- **What this task involves**:
Please copy, with no word changed, only the run of lines that opens with the line containing "change,first,where,second,where,amount" and closes with the last line below.

Provided data: Begin

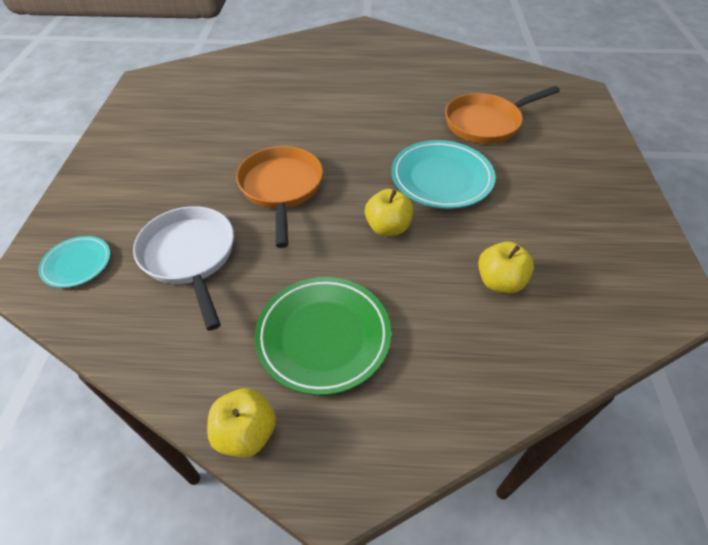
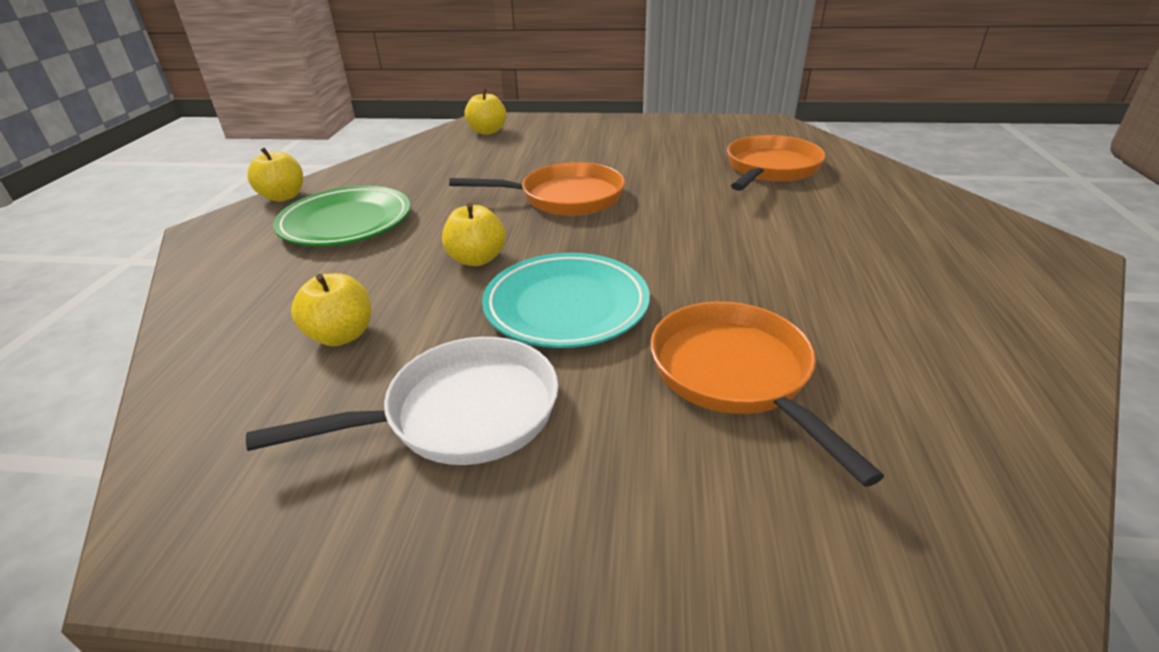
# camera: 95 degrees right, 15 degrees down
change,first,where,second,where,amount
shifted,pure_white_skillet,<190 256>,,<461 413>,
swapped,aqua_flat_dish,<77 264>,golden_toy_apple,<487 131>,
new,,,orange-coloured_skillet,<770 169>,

Provided data: End

- **Finished task**:
change,first,where,second,where,amount
shifted,pure_white_skillet,<190 256>,,<461 413>,
swapped,aqua_flat_dish,<77 264>,golden_toy_apple,<487 131>,
new,,,orange-coloured_skillet,<770 169>,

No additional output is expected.